▶ _WORK TASK_: Exclude the pictures; give every entry again exactly as written.

Stored items
---+---

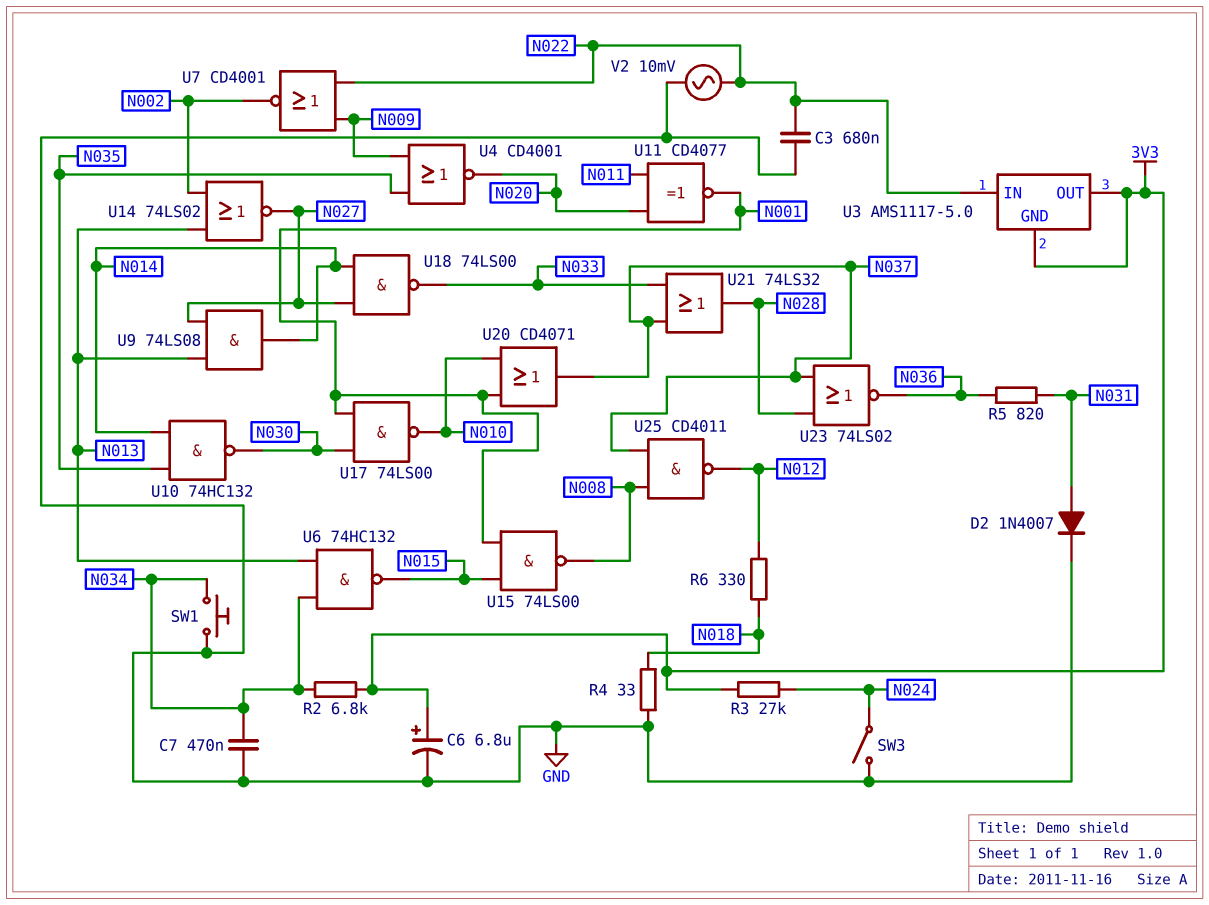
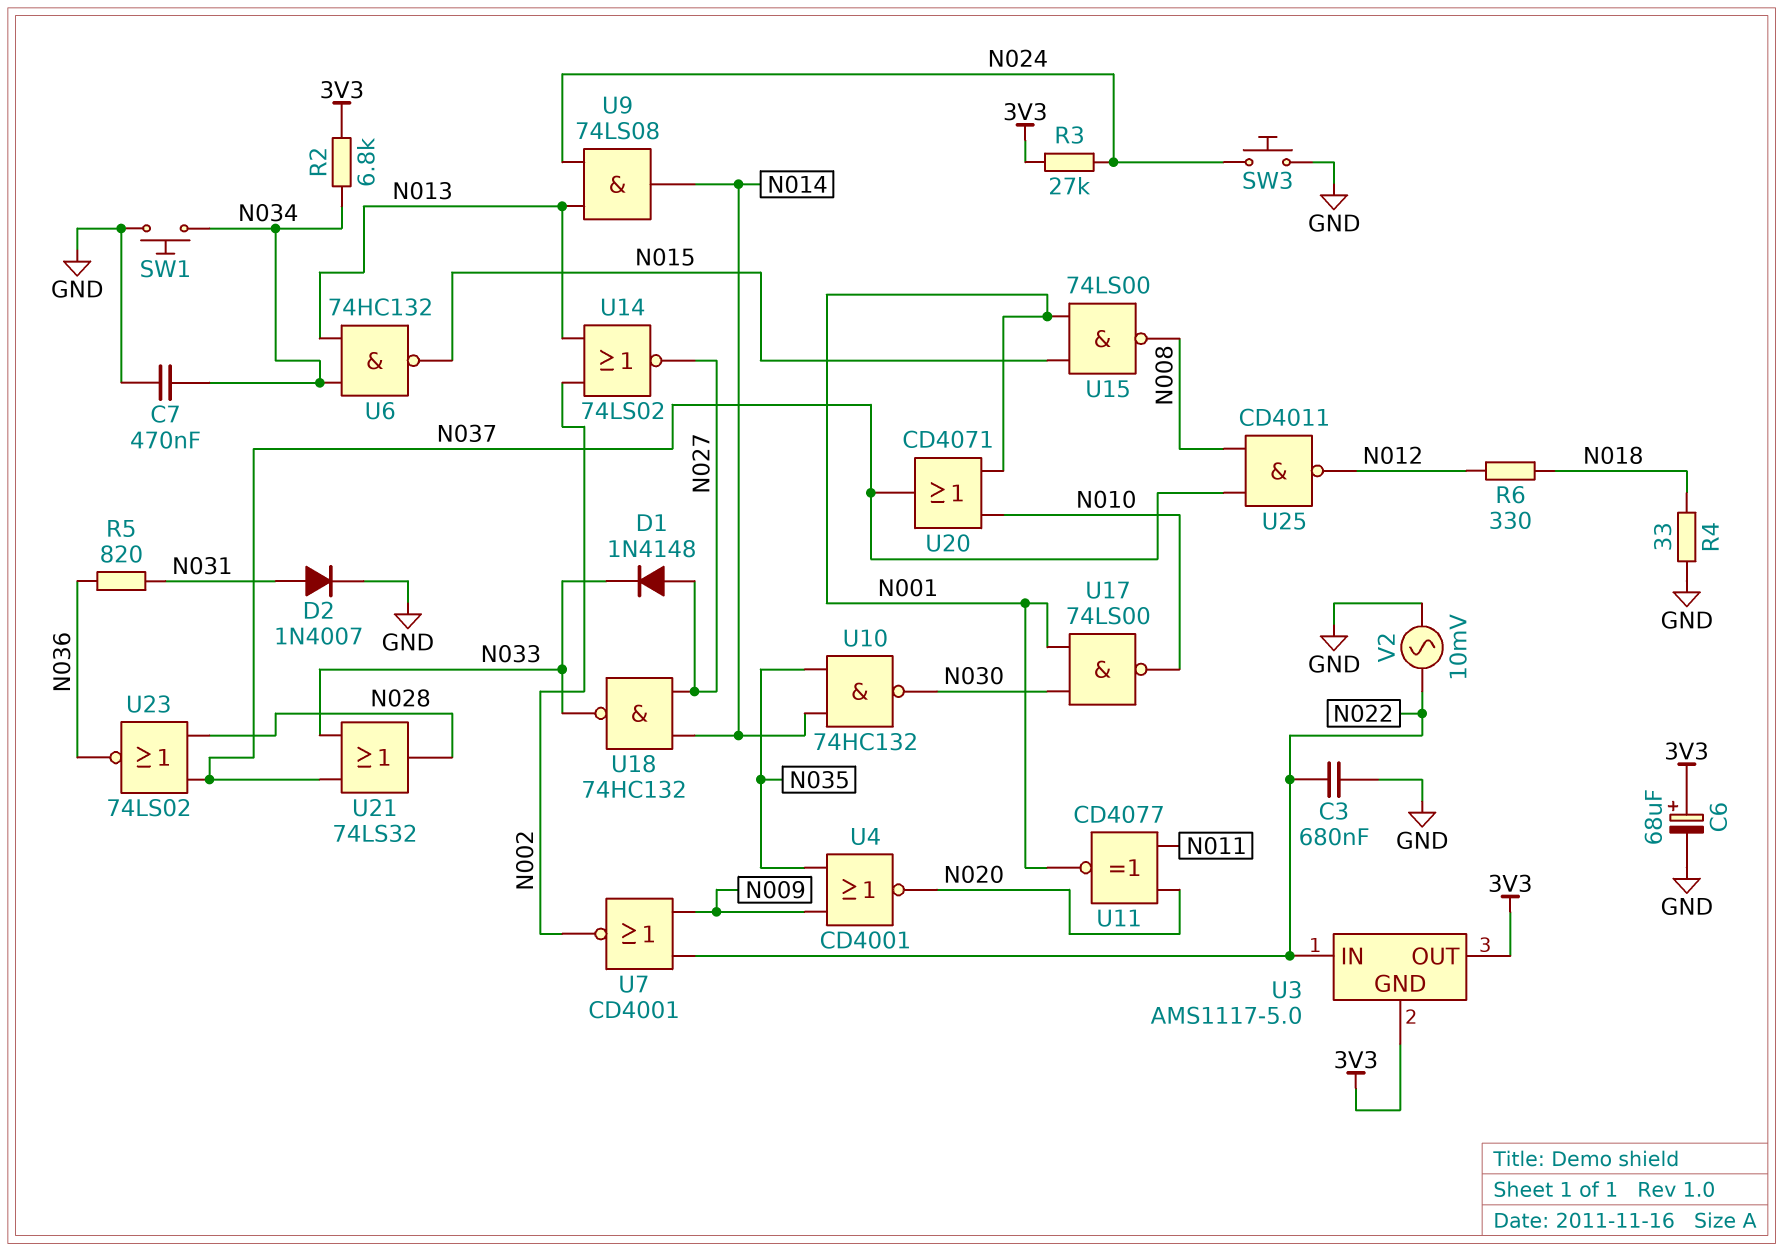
C6: 6.8uF (plus 3V3, minus GND) -> 68uF (plus 3V3, minus GND)
D1: none -> diode 1N4148 (A N027, K N033)
SW3: switch (GND, N024) -> button (GND, N024)
U9: AND 74LS08 (in N013, in N027, out N014) -> AND 74LS08 (in N013, in N024, out N014)
U18: NAND 74LS00 (in N014, in N027, out N033) -> NAND 74HC132 (in N014, in N027, out N033)

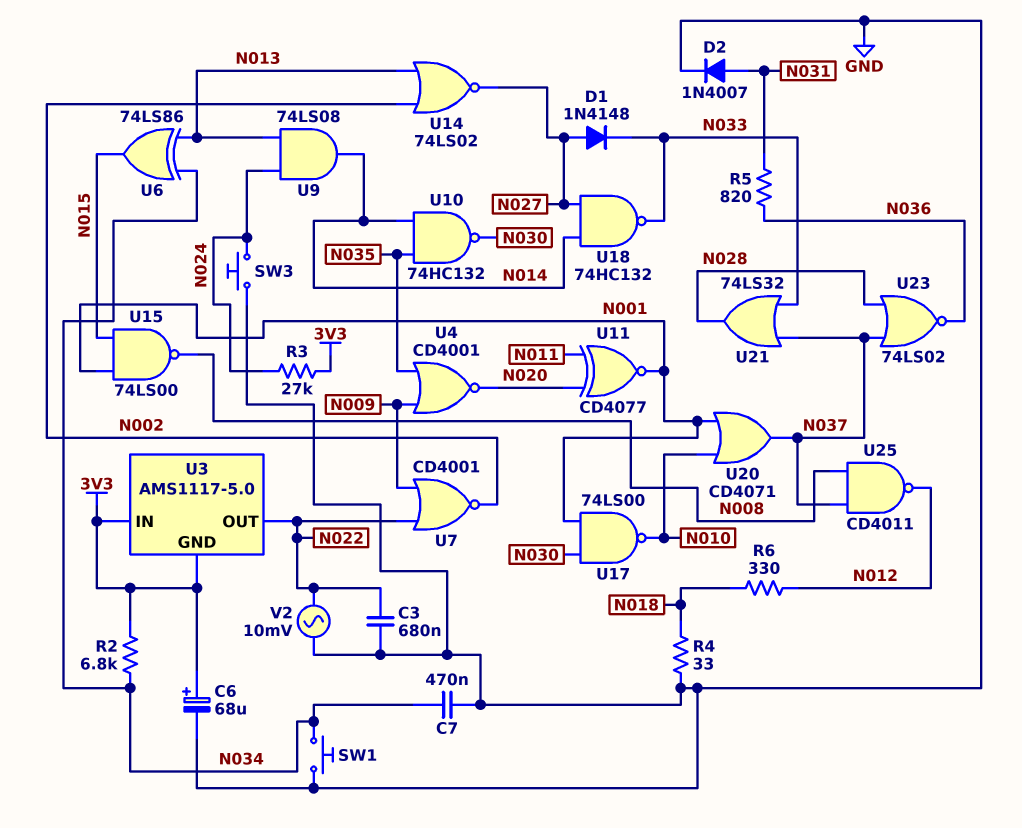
U3 pin IN: N022 -> 3V3
U3 pin OUT: 3V3 -> N022
U6: NAND 74HC132 (in N013, in N034, out N015) -> XOR 74LS86 (in N013, in N034, out N015)

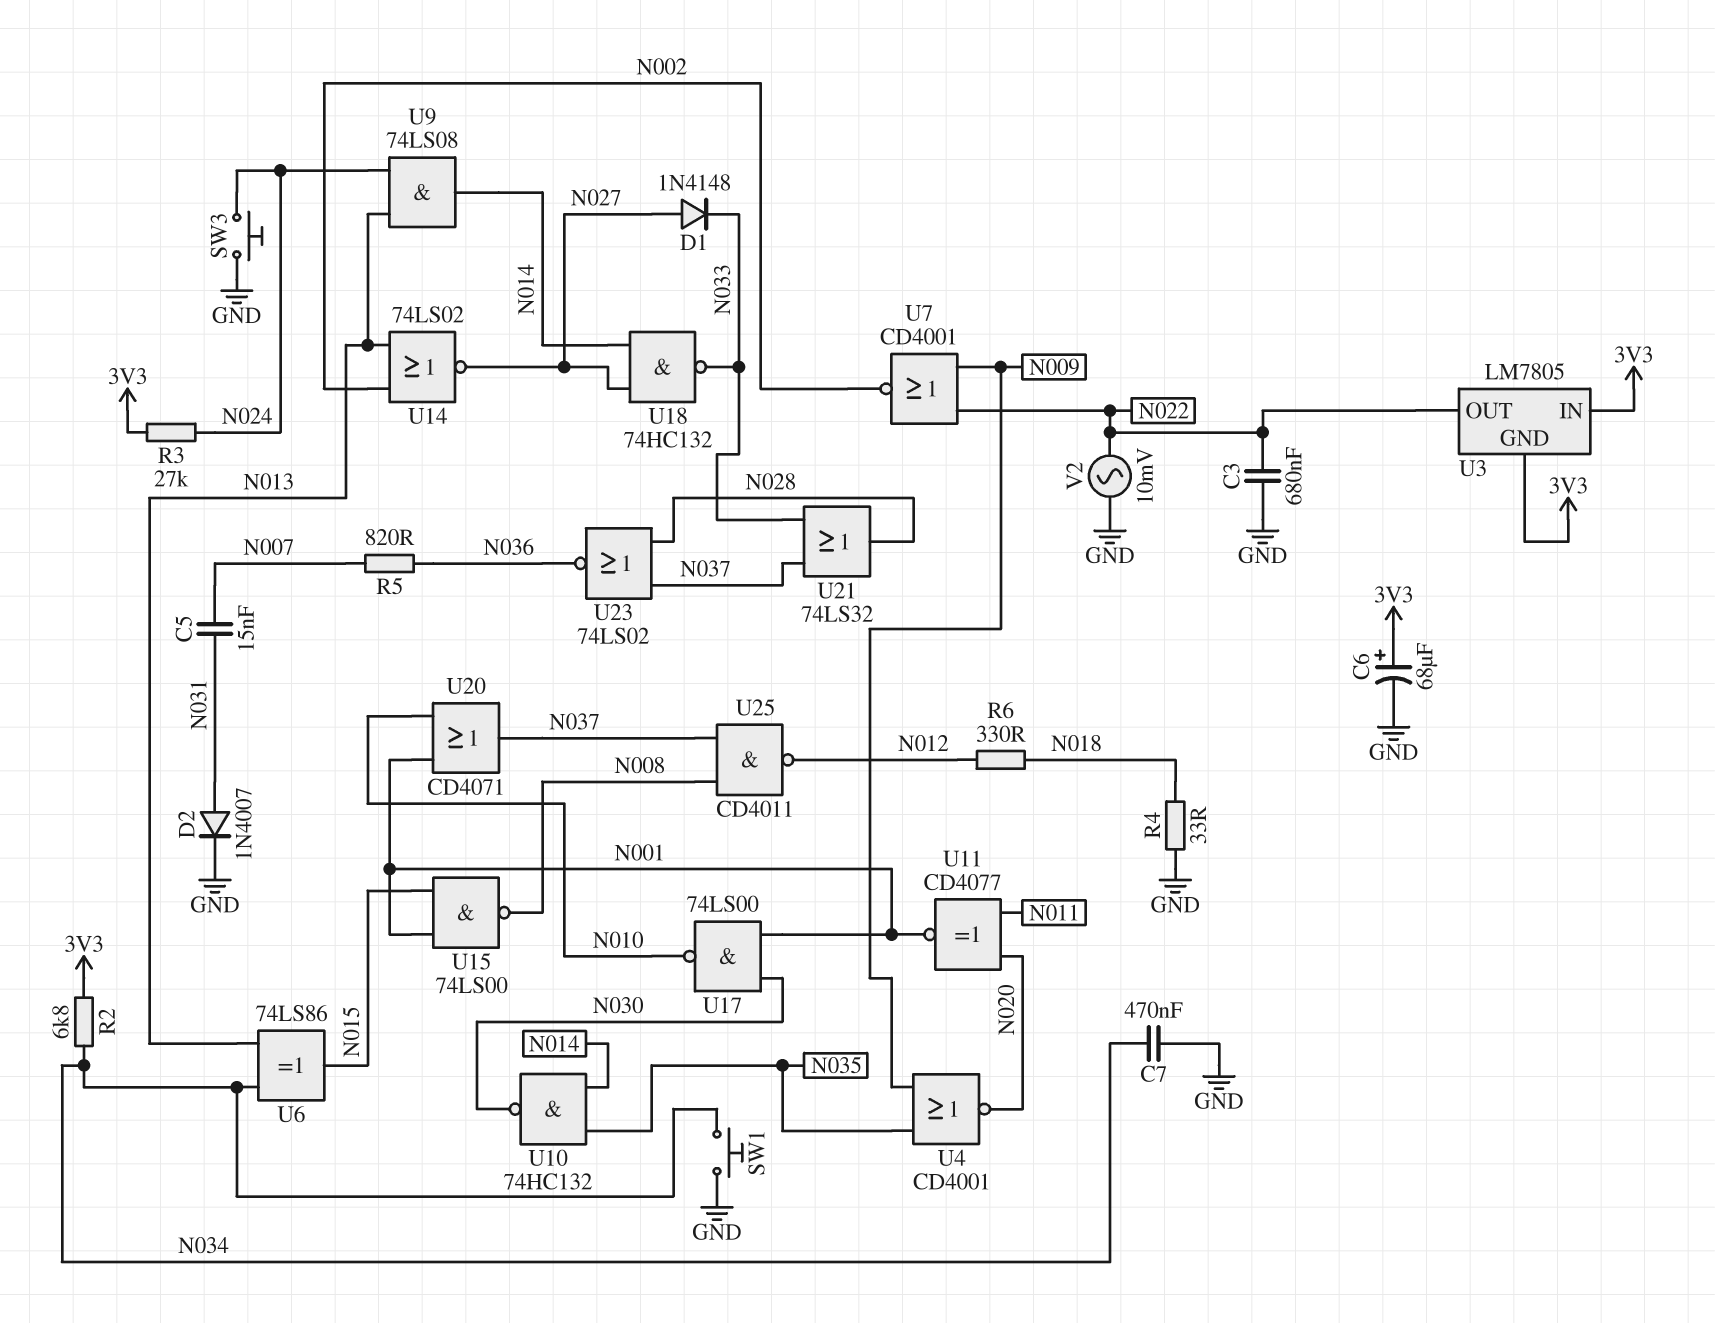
C5: none -> 15nF (N007, N031)
R5: 820 (N031, N036) -> 820 (N007, N036)
U3: AMS1117-5.0 -> LM7805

---+---

▶ _EXERCISE ANSWER_:
C6: 6.8uF (plus 3V3, minus GND) -> 68uF (plus 3V3, minus GND)
D1: none -> diode 1N4148 (A N027, K N033)
SW3: switch (GND, N024) -> button (GND, N024)
U9: AND 74LS08 (in N013, in N027, out N014) -> AND 74LS08 (in N013, in N024, out N014)
U18: NAND 74LS00 (in N014, in N027, out N033) -> NAND 74HC132 (in N014, in N027, out N033)

U3 pin IN: N022 -> 3V3
U3 pin OUT: 3V3 -> N022
U6: NAND 74HC132 (in N013, in N034, out N015) -> XOR 74LS86 (in N013, in N034, out N015)

C5: none -> 15nF (N007, N031)
R5: 820 (N031, N036) -> 820 (N007, N036)
U3: AMS1117-5.0 -> LM7805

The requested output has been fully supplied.